(Beginning of PROVIDED INFORMATION)

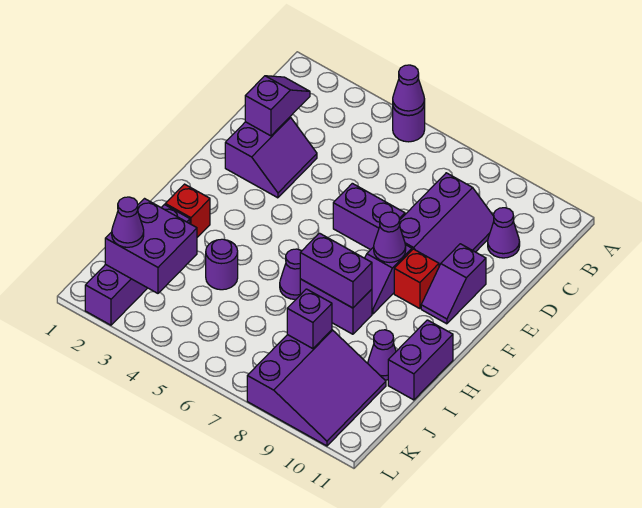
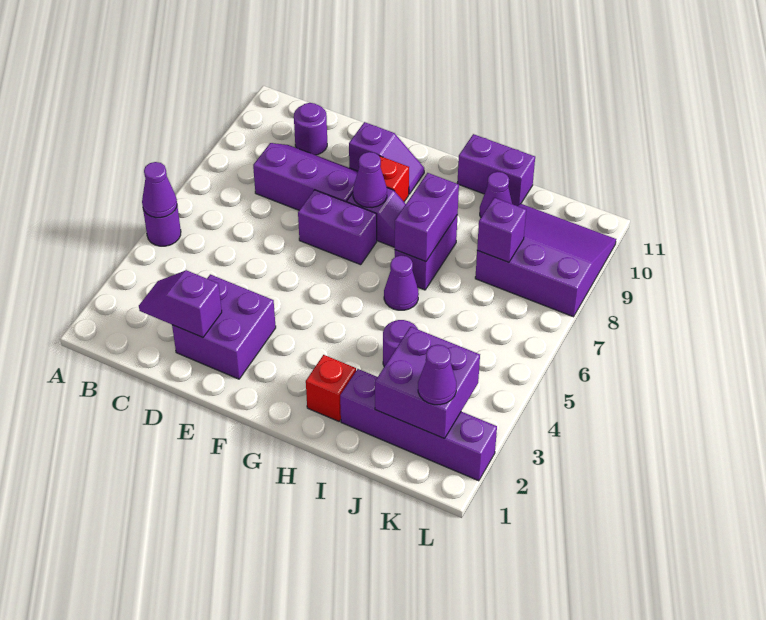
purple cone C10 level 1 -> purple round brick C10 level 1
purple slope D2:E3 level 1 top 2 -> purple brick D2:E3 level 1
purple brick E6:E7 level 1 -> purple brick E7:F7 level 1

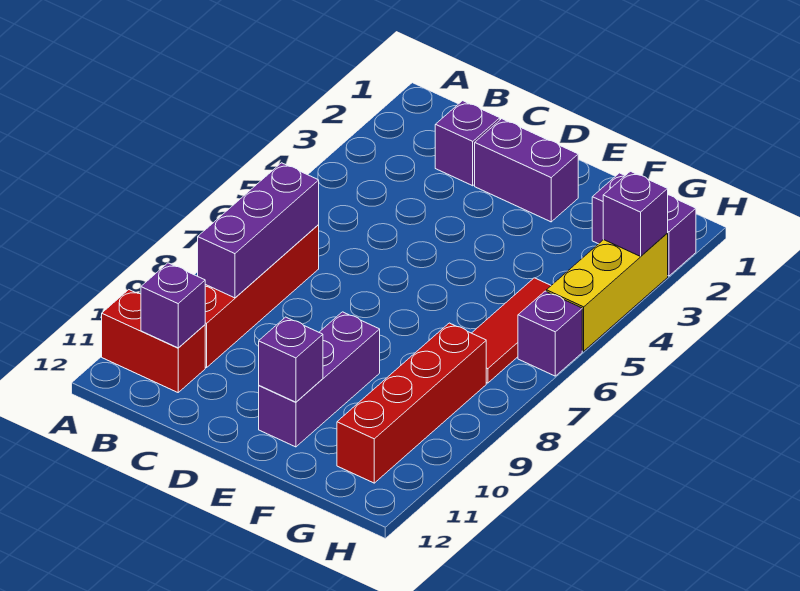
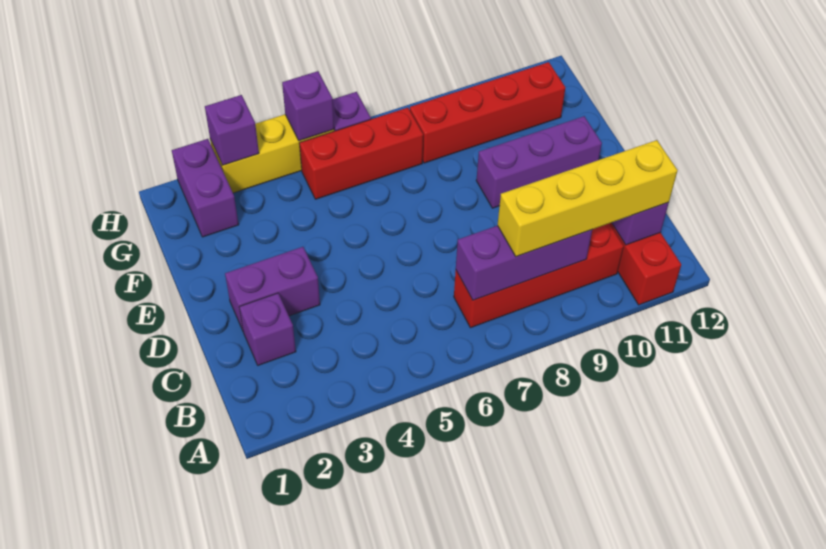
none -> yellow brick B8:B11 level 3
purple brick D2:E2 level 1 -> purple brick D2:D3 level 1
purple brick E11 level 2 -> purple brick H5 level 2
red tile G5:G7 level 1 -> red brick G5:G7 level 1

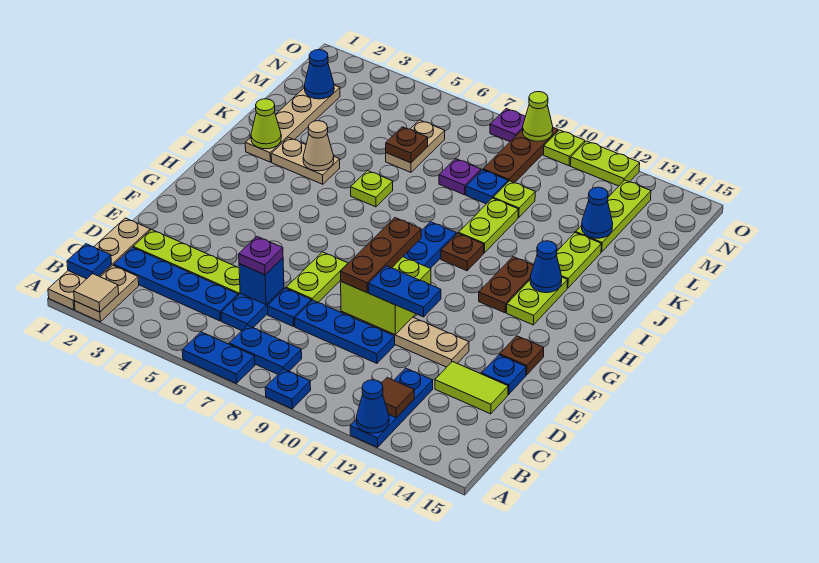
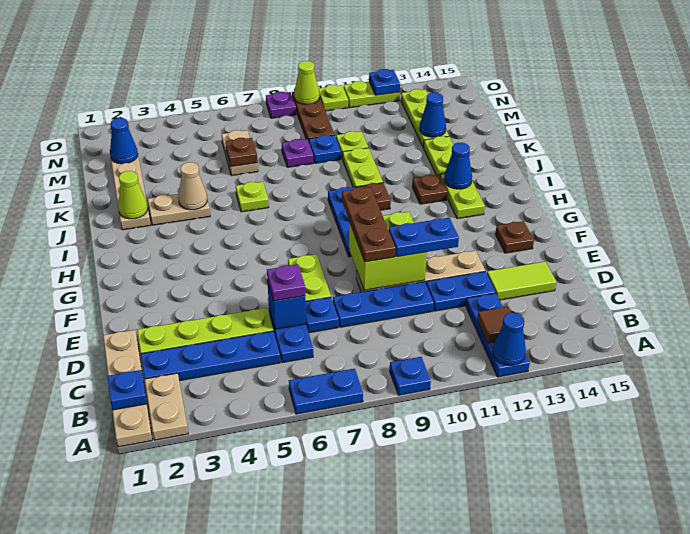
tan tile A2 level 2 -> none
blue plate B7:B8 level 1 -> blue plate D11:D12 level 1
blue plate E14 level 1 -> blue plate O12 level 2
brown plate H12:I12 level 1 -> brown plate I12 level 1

(End of PROVIDED INFORMATION)

TASK TO CARRY OUT>
Where a line of the records includes "blue", copy it.

RESPONSE TO THIS EXERCISE>
blue plate B7:B8 level 1 -> blue plate D11:D12 level 1
blue plate E14 level 1 -> blue plate O12 level 2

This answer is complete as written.